Assigned task – Copy the data that follows exactly. Include no pictures.

Saved entries –
Start of Block

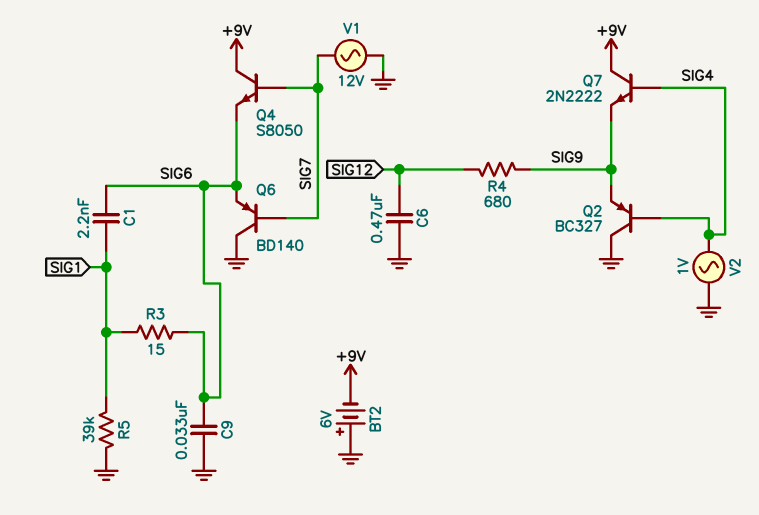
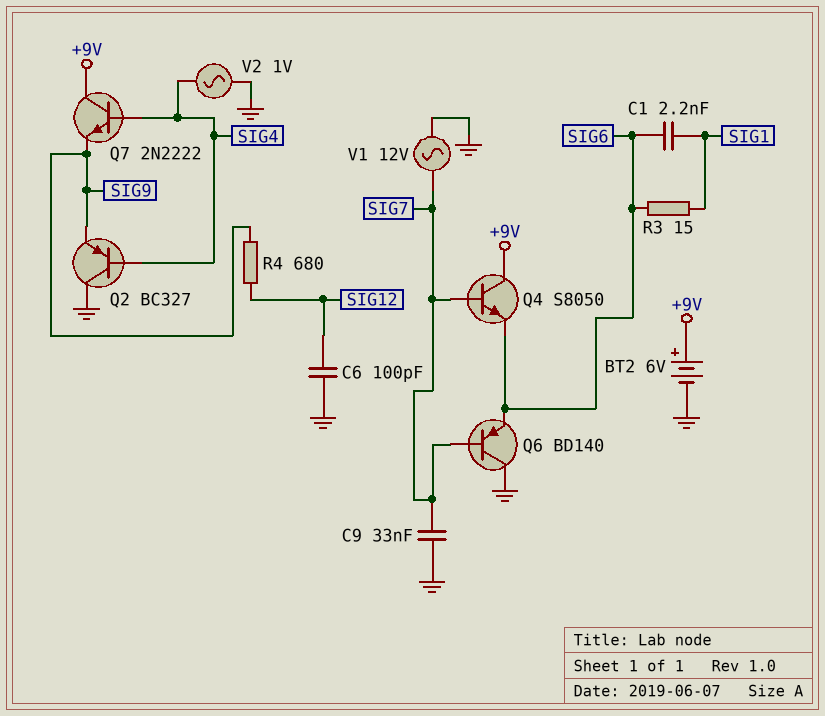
BT2: 6V (plus GND, minus +9V) -> 6V (plus +9V, minus GND)
C6: 470nF (GND, SIG12) -> 100pF (GND, SIG12)
C9: 33nF (GND, SIG6) -> 33nF (GND, SIG7)
R5: 39k (GND, SIG1) -> none

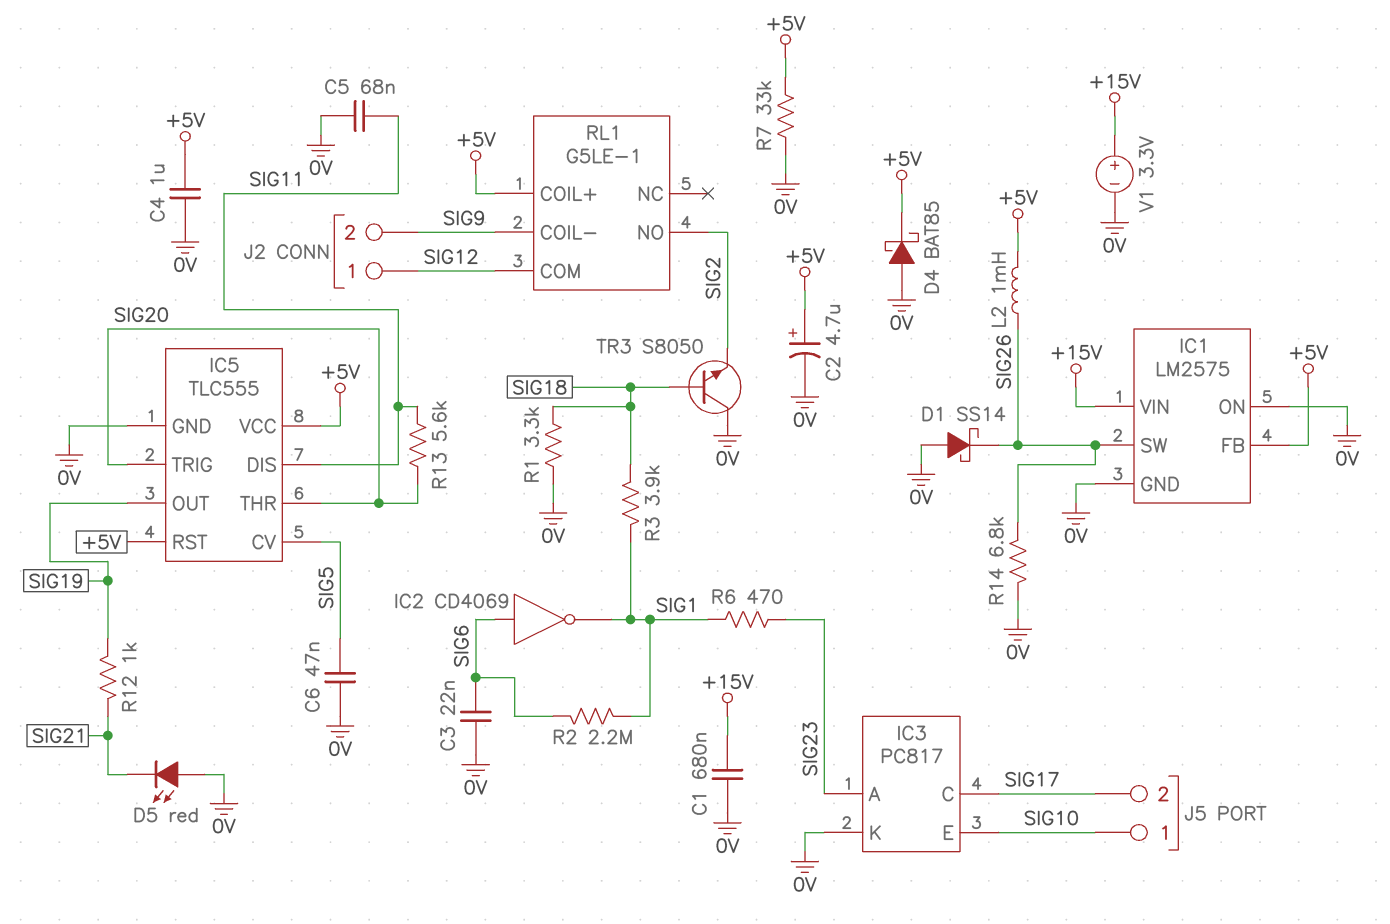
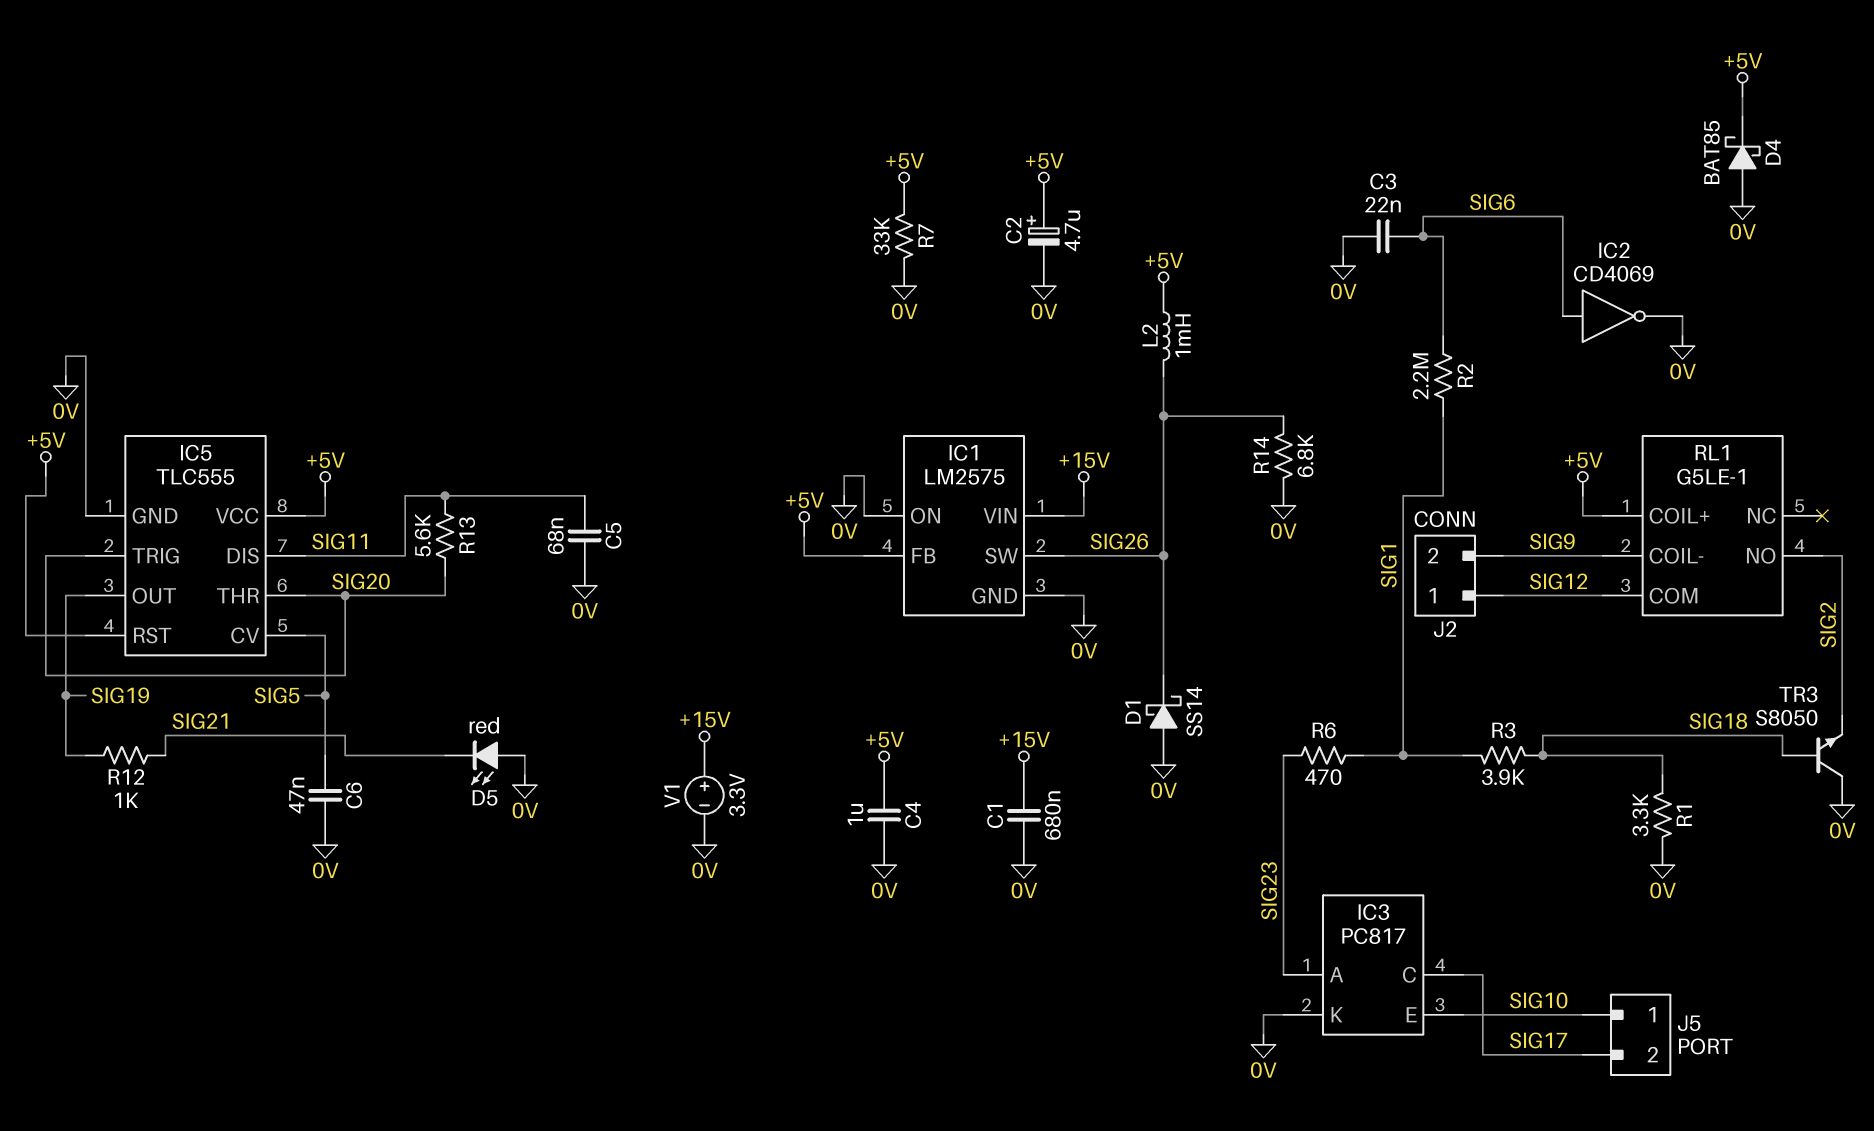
IC2: NOT CD4069 (in SIG6, out SIG1) -> NOT CD4069 (in SIG6, out 0V)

End of Block

Answer box –
BT2: 6V (plus GND, minus +9V) -> 6V (plus +9V, minus GND)
C6: 470nF (GND, SIG12) -> 100pF (GND, SIG12)
C9: 33nF (GND, SIG6) -> 33nF (GND, SIG7)
R5: 39k (GND, SIG1) -> none

IC2: NOT CD4069 (in SIG6, out SIG1) -> NOT CD4069 (in SIG6, out 0V)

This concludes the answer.